▶ **What is expected**
Take the line that contains "green light bulb [272,244,334,306]" and each line after it to the end of the material below, and return them exactly, minus the pictures.

▶ **Source information**
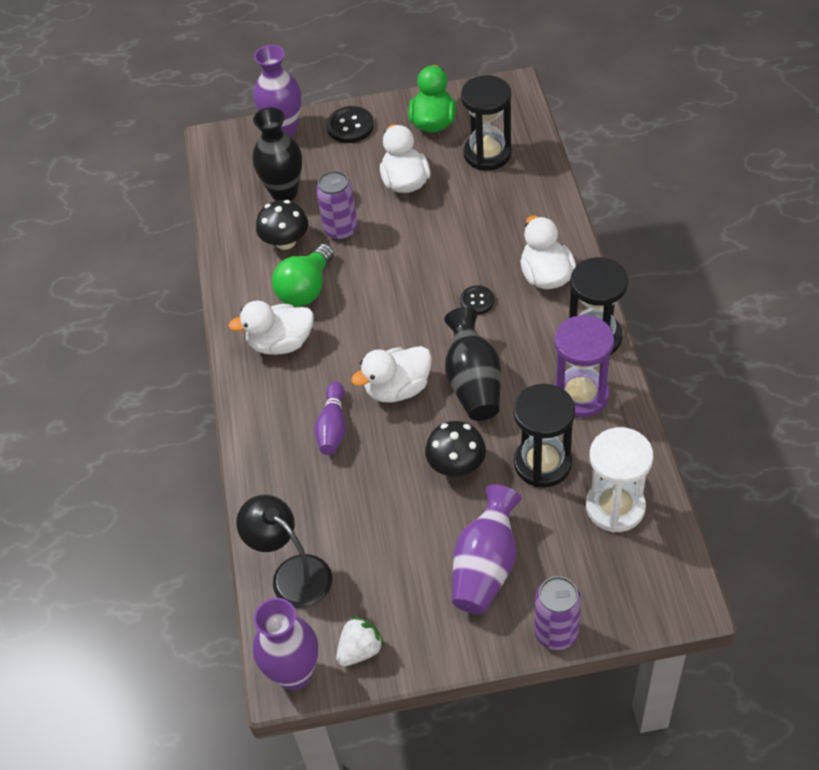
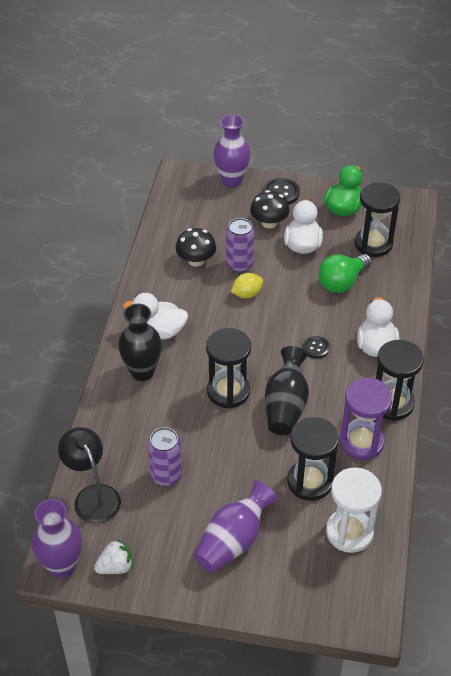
camera: 15 degrees right, 5 degrees down
black vase [252,107,302,201] -> black vase moved to [118,304,162,381]
green light bulb [272,244,334,306] -> green light bulb moved to [318,254,372,293]
purple bowling pin [314,382,346,455] -> none
white duck [351,346,432,402] -> black hourglass [206,328,251,409]
black mushroom [425,421,486,477] -> black mushroom moved to [250,190,290,229]
purple can [534,576,581,650] -> purple can moved to [148,427,182,486]
none -> yellow lemon [231,273,263,298]

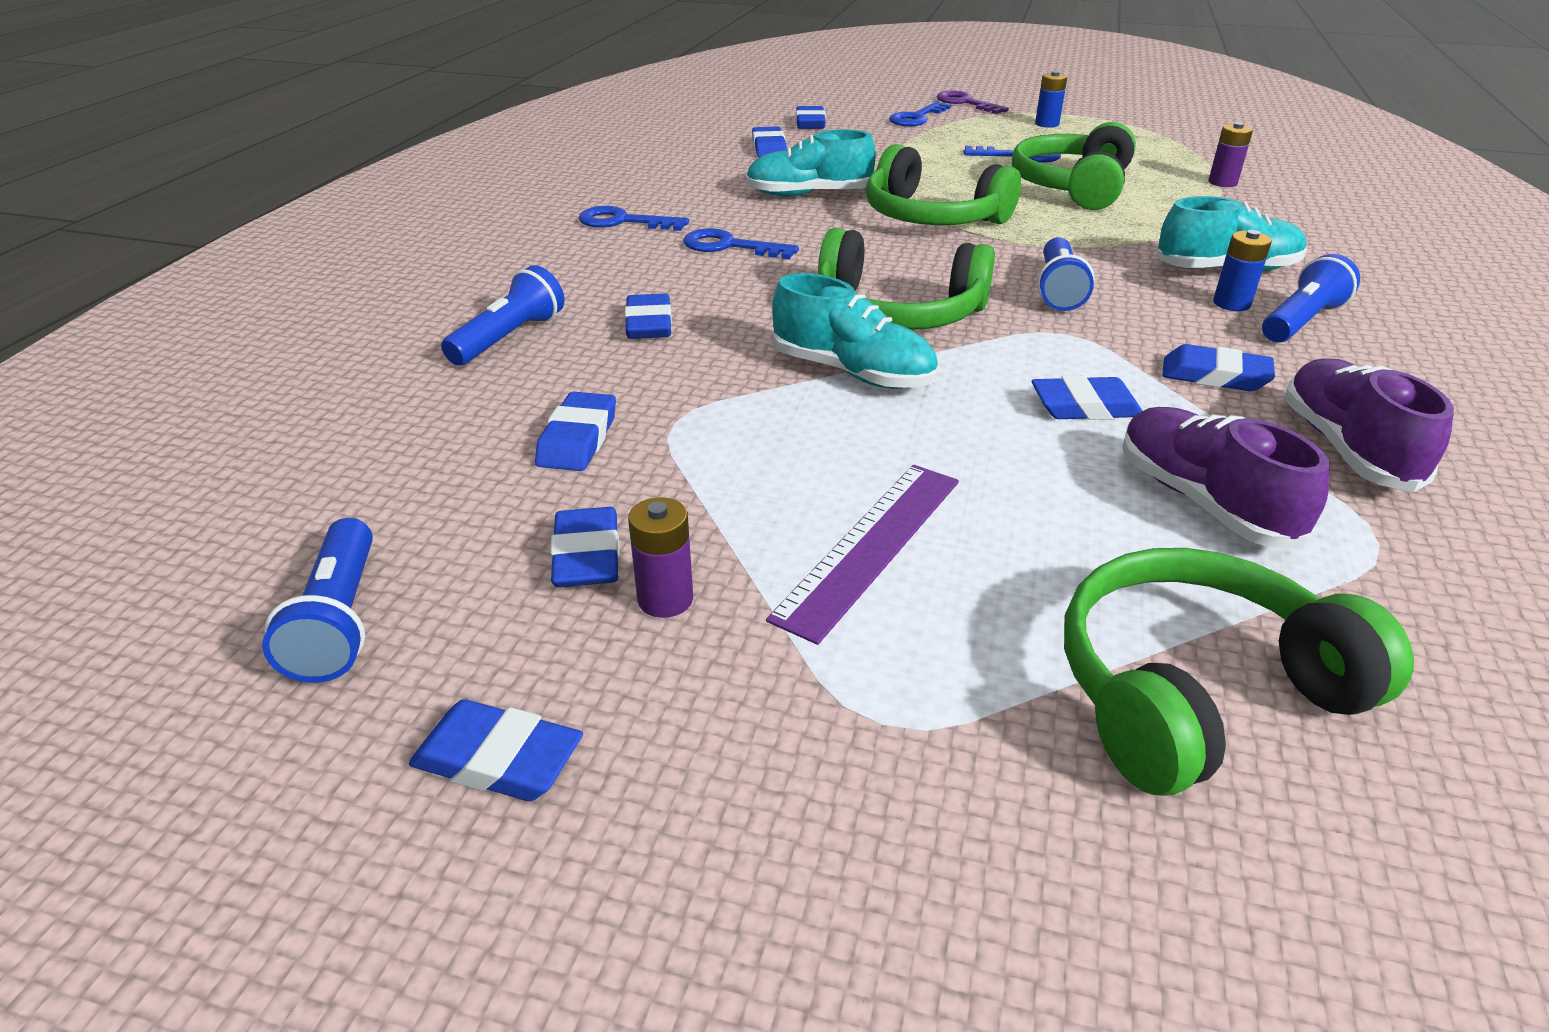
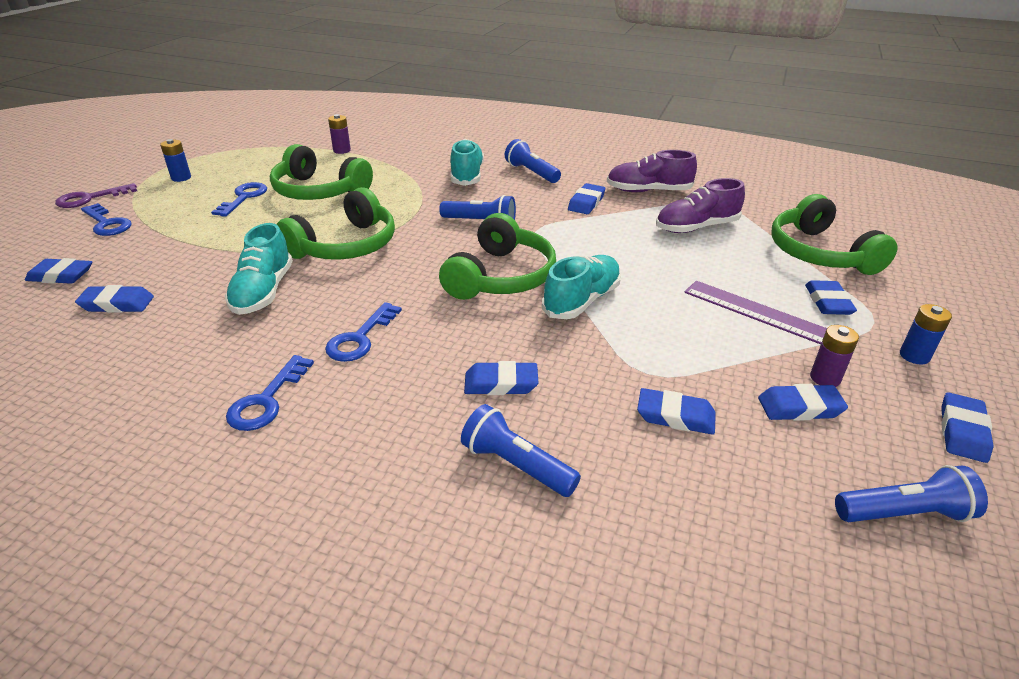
camera: 85 degrees left, 0 degrees up
blue eraser [1032,375,1142,420] -> blue eraser moved to [805,280,857,315]
blue battery [1213,230,1272,311] -> blue battery moved to [900,304,952,365]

▶ **Answer for this exercise**
green light bulb [272,244,334,306] -> green light bulb moved to [318,254,372,293]
purple bowling pin [314,382,346,455] -> none
white duck [351,346,432,402] -> black hourglass [206,328,251,409]
black mushroom [425,421,486,477] -> black mushroom moved to [250,190,290,229]
purple can [534,576,581,650] -> purple can moved to [148,427,182,486]
none -> yellow lemon [231,273,263,298]

camera: 85 degrees left, 0 degrees up
blue eraser [1032,375,1142,420] -> blue eraser moved to [805,280,857,315]
blue battery [1213,230,1272,311] -> blue battery moved to [900,304,952,365]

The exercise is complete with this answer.